--- START ---

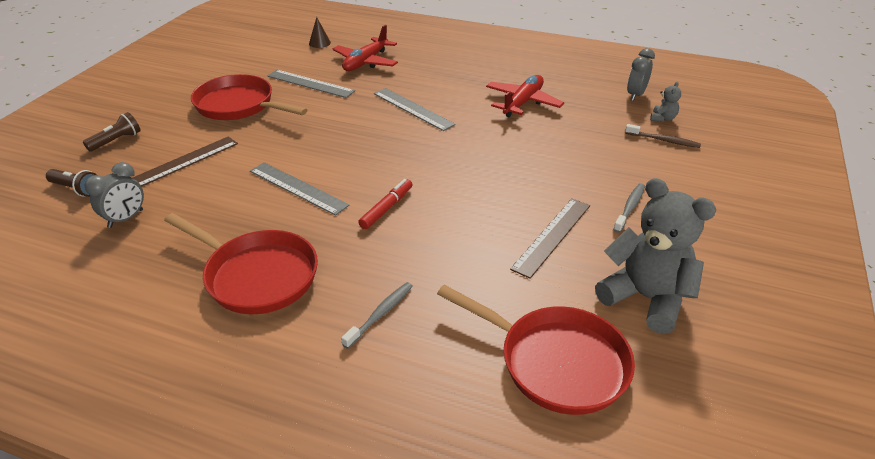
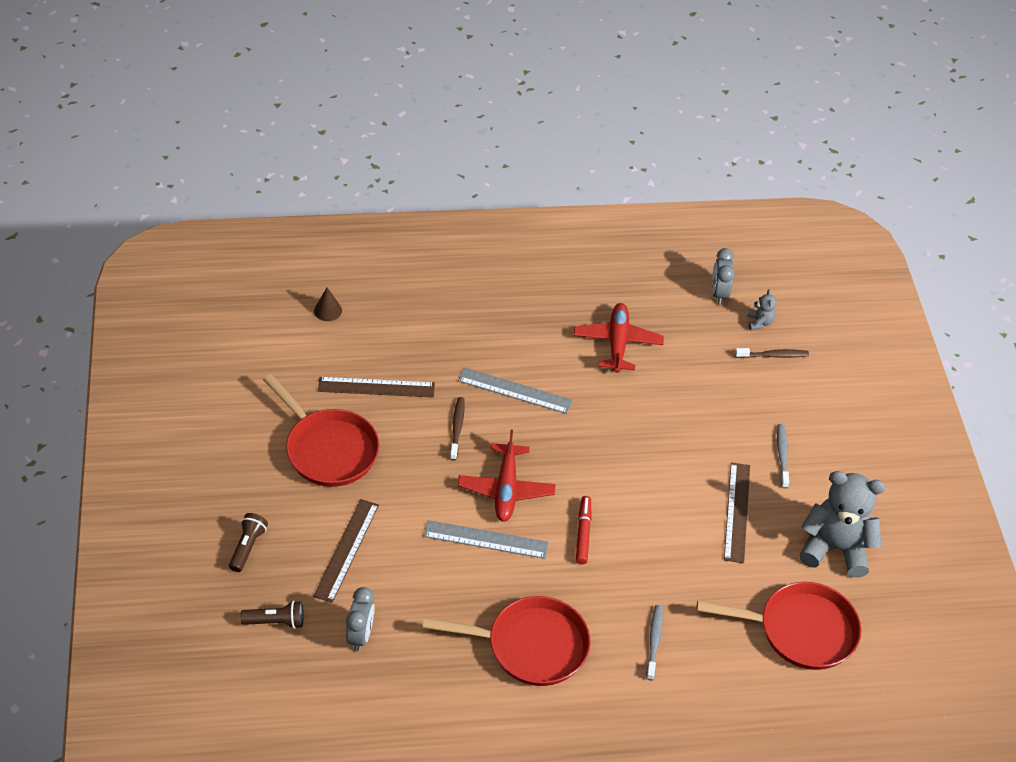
camera: 30 degrees left, 10 degrees up
(239, 105) = (328, 449): red pan -> red pan turned 135 degrees counterclockwise
(310, 83) = (376, 387): grey ruler -> brown ruler
(346, 117) = (457, 428): none -> brown toothbrush
(366, 62) = (409, 329): red plane -> red plane (506, 489)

--- END ---

Would you please show every line of the material above that includes the string "brown"?

(310, 83) = (376, 387): grey ruler -> brown ruler
(346, 117) = (457, 428): none -> brown toothbrush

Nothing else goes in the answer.